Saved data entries
#####

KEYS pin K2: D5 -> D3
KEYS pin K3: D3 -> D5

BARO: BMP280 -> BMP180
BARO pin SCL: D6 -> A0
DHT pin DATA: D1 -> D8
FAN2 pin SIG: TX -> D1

#####

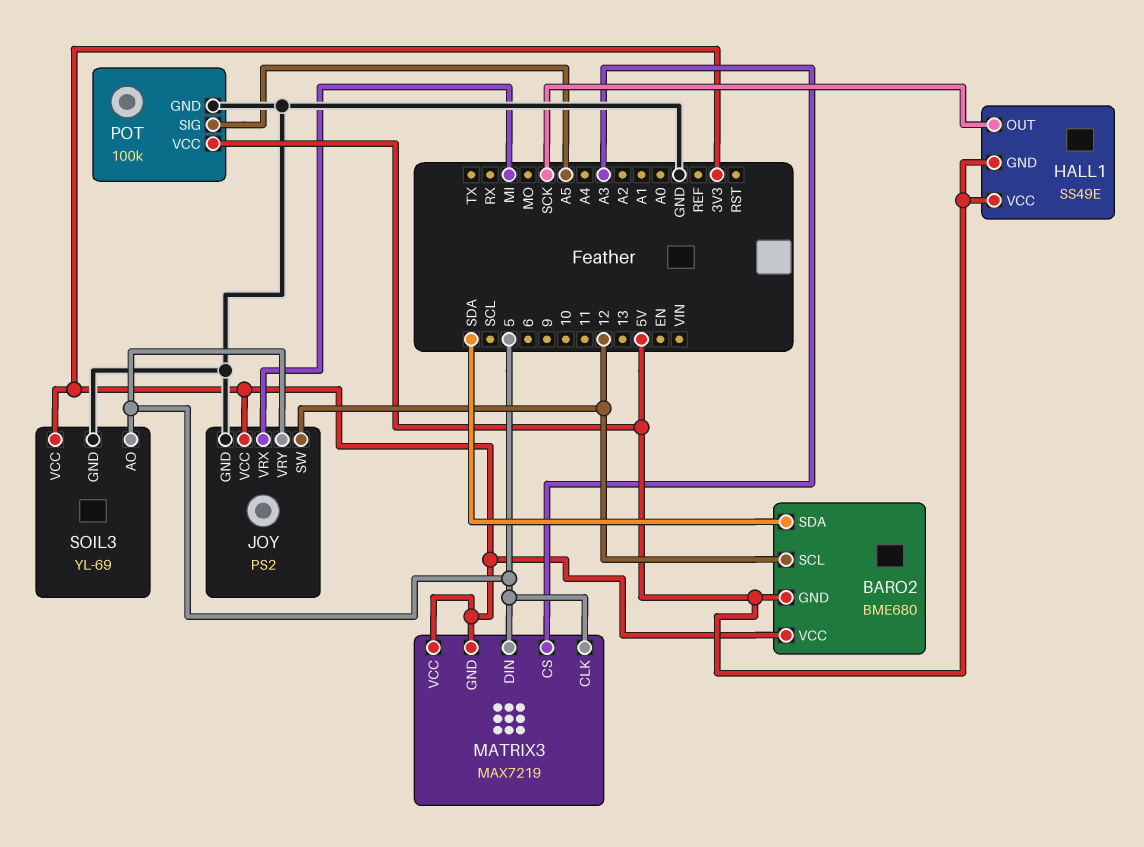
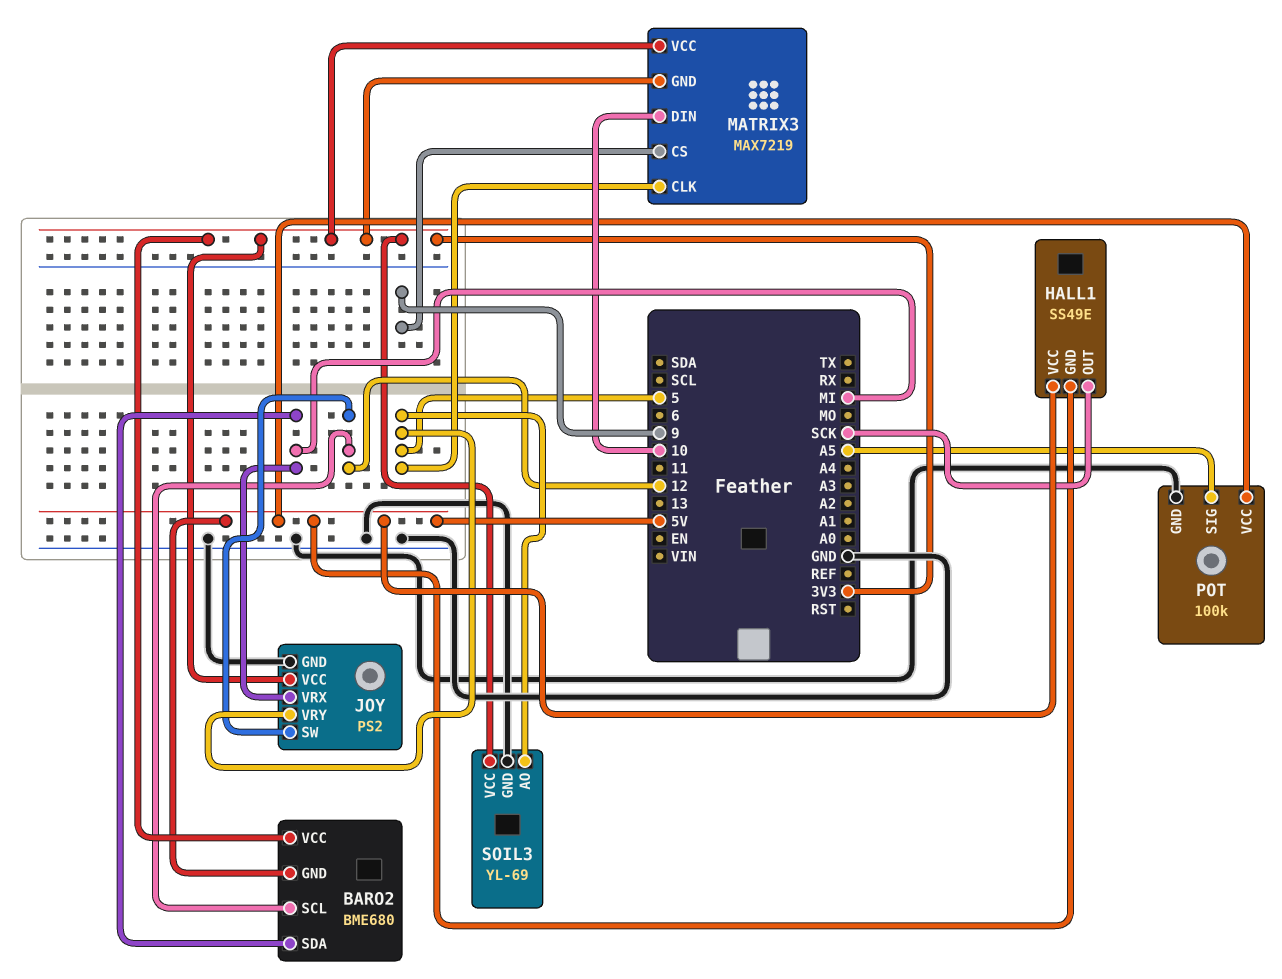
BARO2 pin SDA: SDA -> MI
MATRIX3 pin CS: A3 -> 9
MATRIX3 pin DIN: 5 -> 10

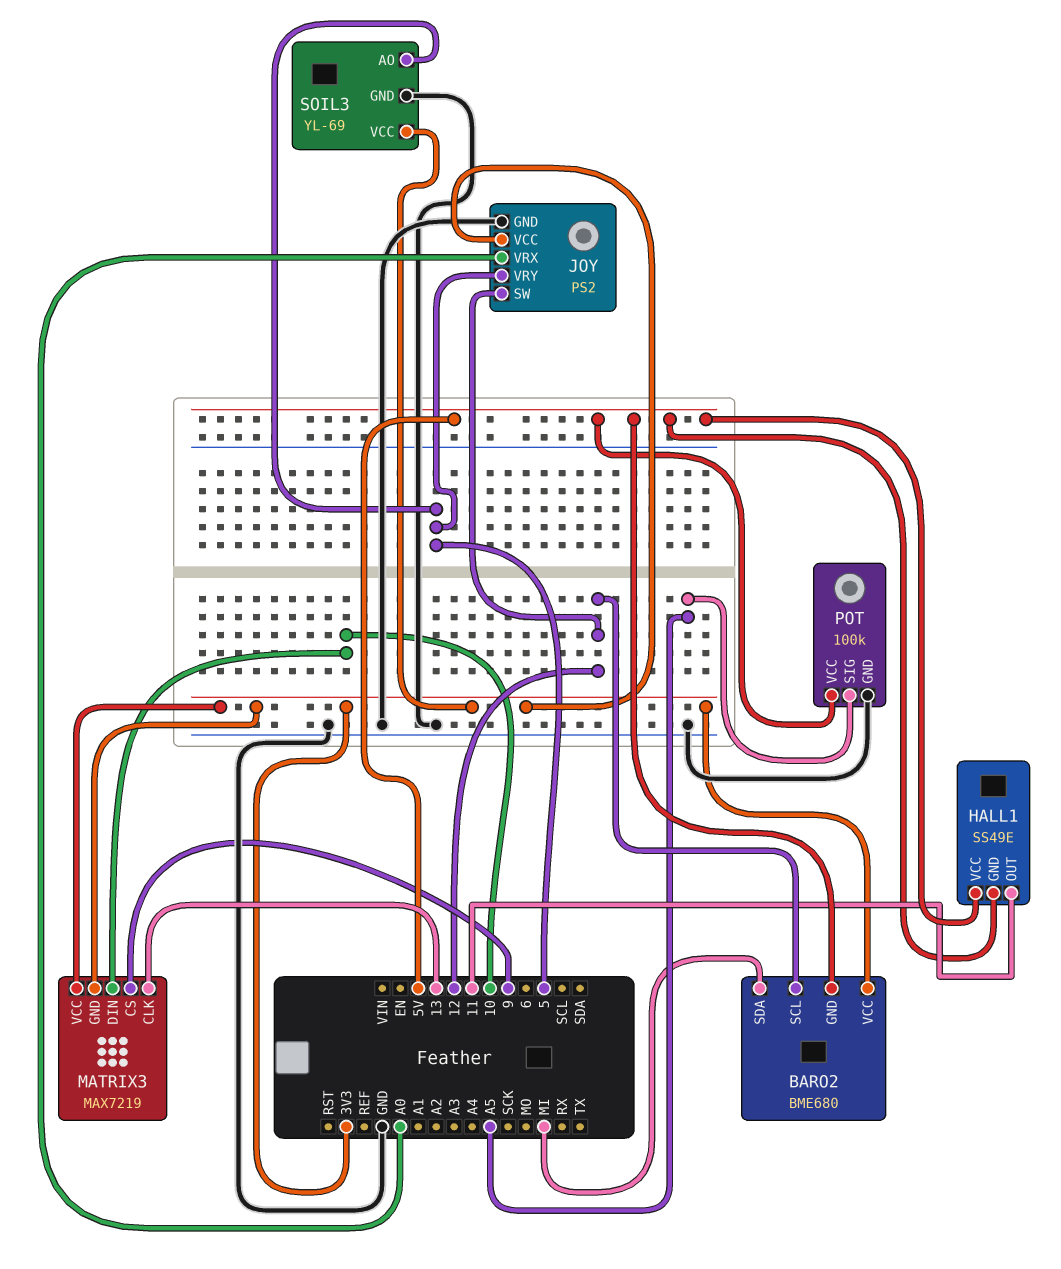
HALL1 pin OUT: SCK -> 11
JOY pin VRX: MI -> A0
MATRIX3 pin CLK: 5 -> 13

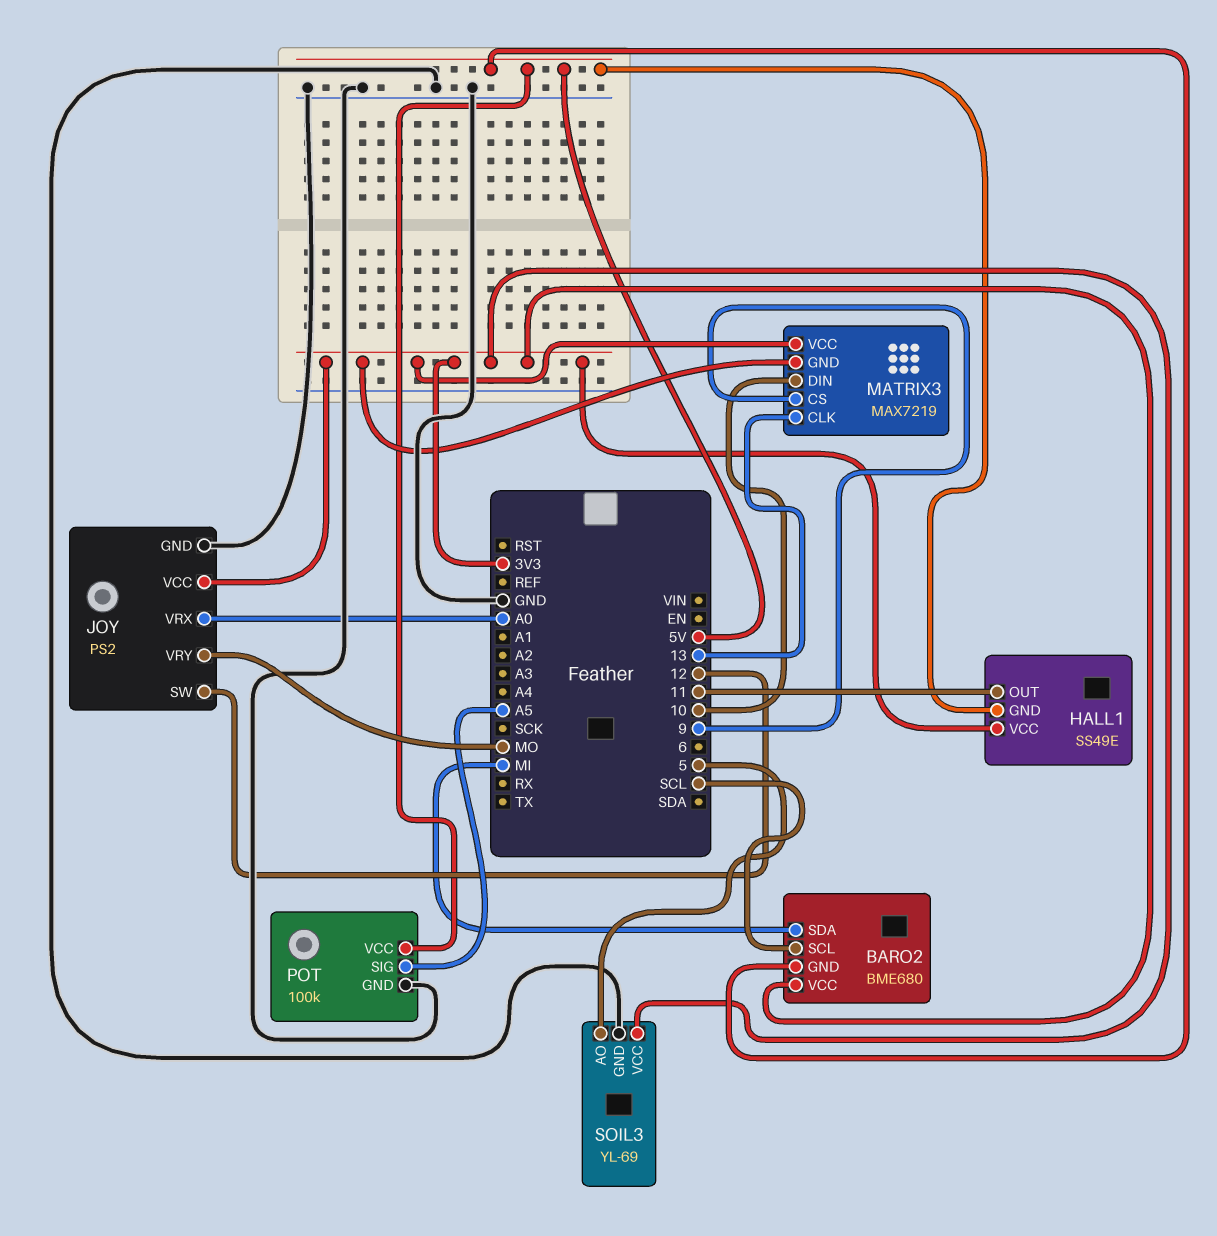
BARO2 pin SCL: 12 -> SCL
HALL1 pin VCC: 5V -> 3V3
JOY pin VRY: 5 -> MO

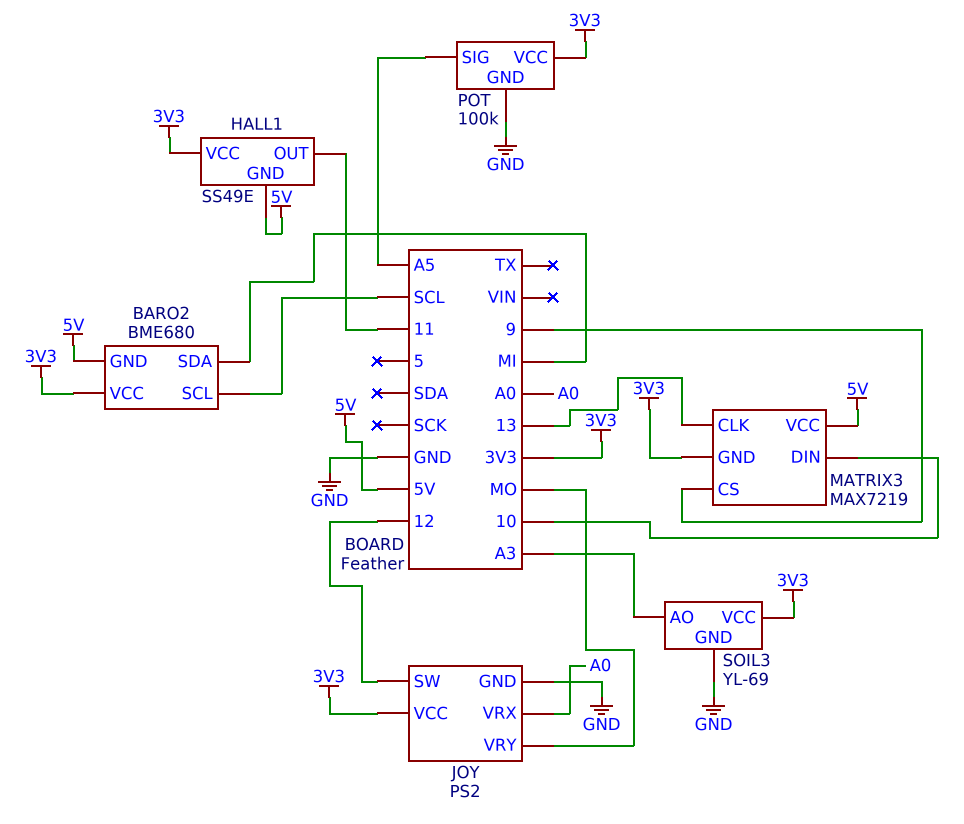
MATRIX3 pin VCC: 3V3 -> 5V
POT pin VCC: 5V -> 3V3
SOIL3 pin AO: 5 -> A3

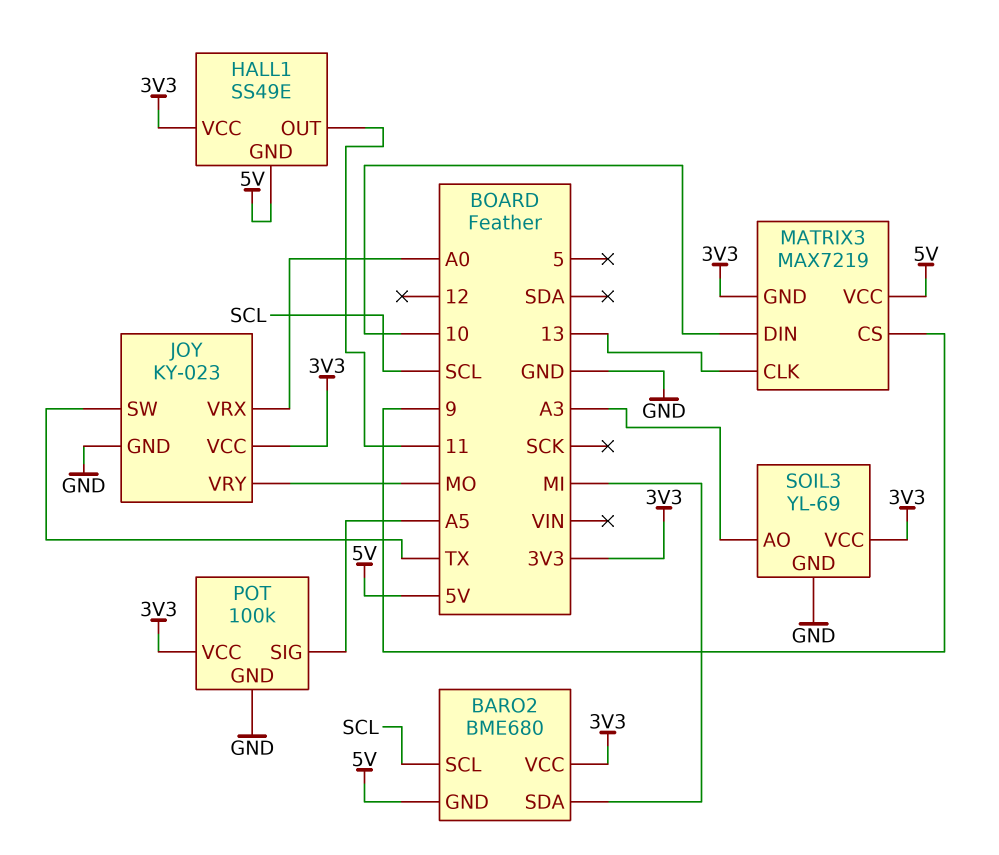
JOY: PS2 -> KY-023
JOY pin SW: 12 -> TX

#####

Give the lines above again exactly, from the one containing "HALL1 pin OUT: SCK -> 11" to the one containing "JOY pin SW: 12 -> TX", both included, but leave out the pictures.

__Output__.
HALL1 pin OUT: SCK -> 11
JOY pin VRX: MI -> A0
MATRIX3 pin CLK: 5 -> 13

BARO2 pin SCL: 12 -> SCL
HALL1 pin VCC: 5V -> 3V3
JOY pin VRY: 5 -> MO

MATRIX3 pin VCC: 3V3 -> 5V
POT pin VCC: 5V -> 3V3
SOIL3 pin AO: 5 -> A3

JOY: PS2 -> KY-023
JOY pin SW: 12 -> TX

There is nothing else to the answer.